Each line of the material should be set down exactly. Pictures are not part of the copy.
Data for processing: Begin
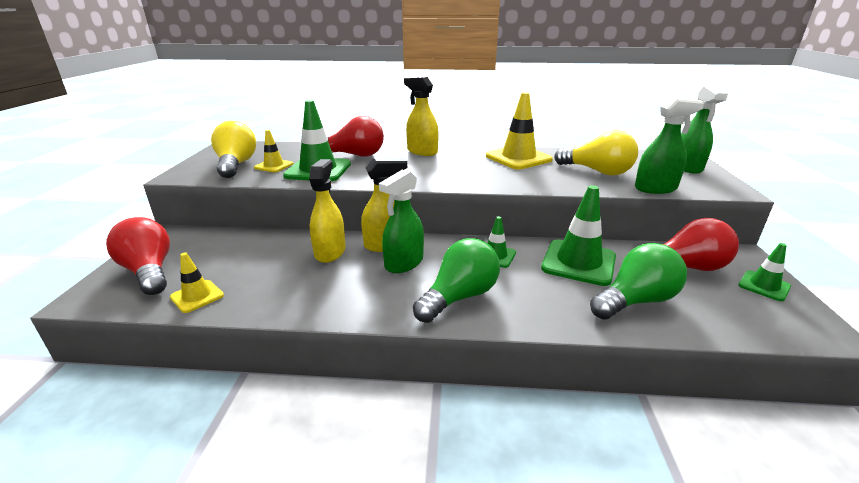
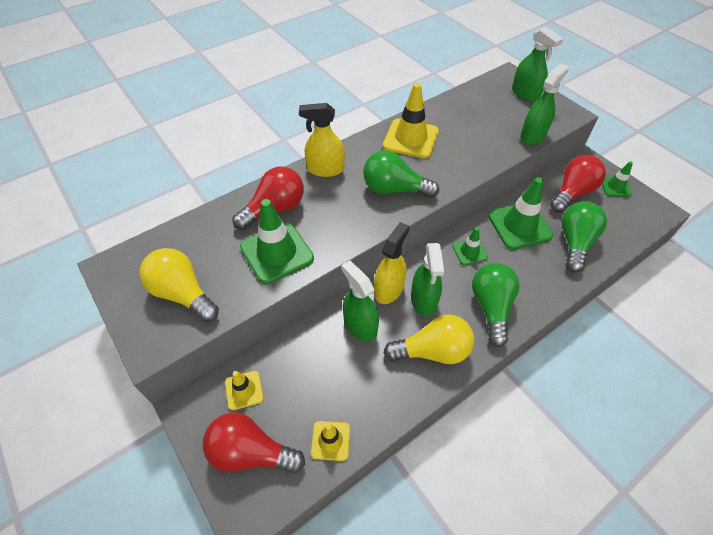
camera: 40 degrees left, 25 degrees up
(274, 166) = (224, 272): yellow traffic cone -> yellow traffic cone (244, 390)
(330, 252) = (360, 325): yellow spray bottle -> green spray bottle
(457, 173) = (394, 189): none -> green light bulb
(597, 171) = (481, 131): yellow light bulb -> yellow light bulb (432, 351)

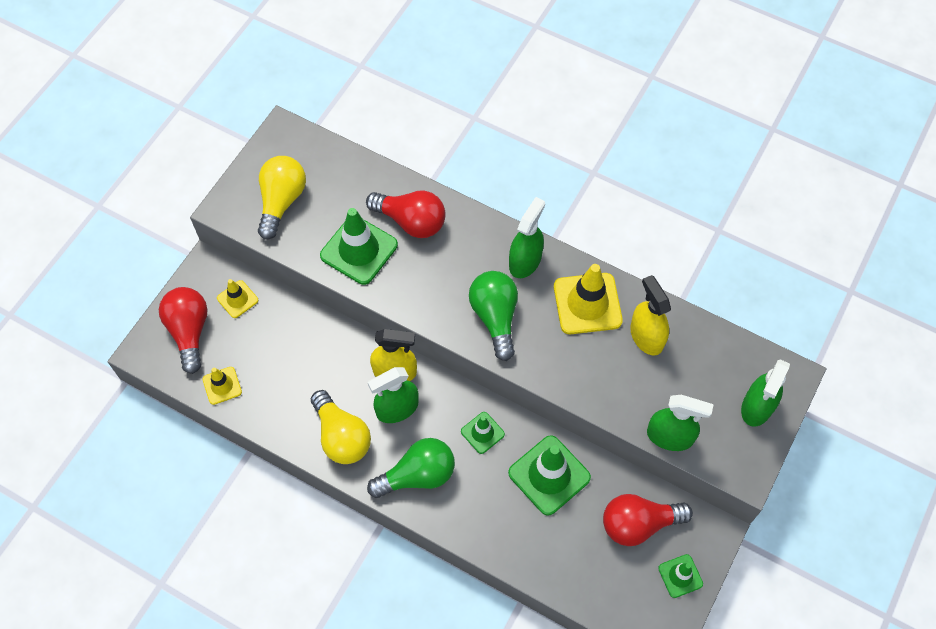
camera: 65 degrees right, 10 degrees up
(325, 169) = (490, 240): yellow spray bottle -> yellow spray bottle (646, 336)
(360, 325) = (341, 362): green spray bottle -> green spray bottle (525, 261)
(572, 193) = (638, 524): red light bulb -> red light bulb turned 150 degrees clockwise
(575, 243) = (553, 542): green light bulb -> none

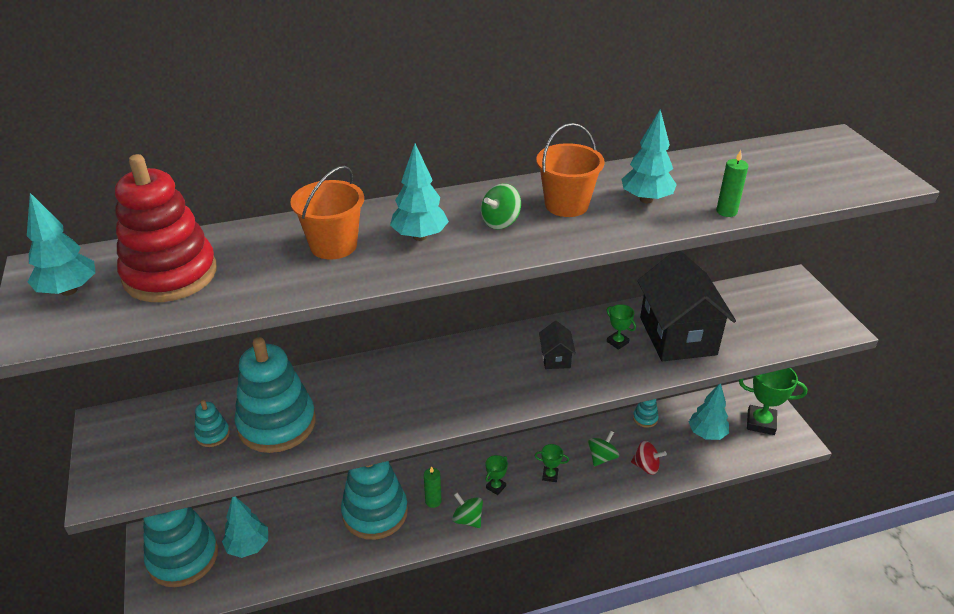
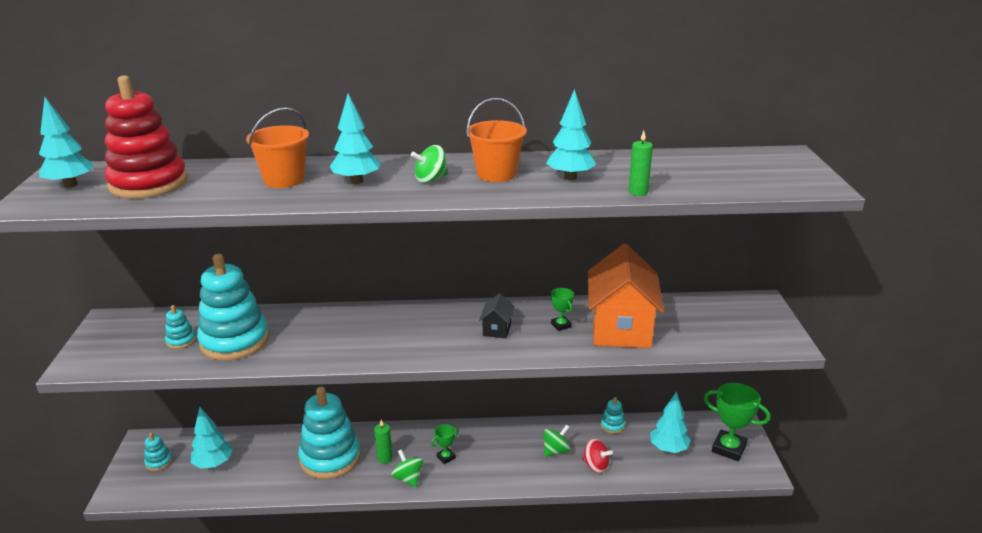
camera: 15 degrees right, 10 degrees down
(183, 557) = (158, 462): turquoise stacking toy -> turquoise stacking toy, size x0.42
(550, 475) = (500, 457): green trophy -> none
(677, 336) = (621, 328): black house -> orange house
Data for processing: End
Solution for this task ▸
camera: 40 degrees left, 25 degrees up
(274, 166) = (224, 272): yellow traffic cone -> yellow traffic cone (244, 390)
(330, 252) = (360, 325): yellow spray bottle -> green spray bottle
(457, 173) = (394, 189): none -> green light bulb
(597, 171) = (481, 131): yellow light bulb -> yellow light bulb (432, 351)

camera: 65 degrees right, 10 degrees up
(325, 169) = (490, 240): yellow spray bottle -> yellow spray bottle (646, 336)
(360, 325) = (341, 362): green spray bottle -> green spray bottle (525, 261)
(572, 193) = (638, 524): red light bulb -> red light bulb turned 150 degrees clockwise
(575, 243) = (553, 542): green light bulb -> none

camera: 15 degrees right, 10 degrees down
(183, 557) = (158, 462): turquoise stacking toy -> turquoise stacking toy, size x0.42
(550, 475) = (500, 457): green trophy -> none
(677, 336) = (621, 328): black house -> orange house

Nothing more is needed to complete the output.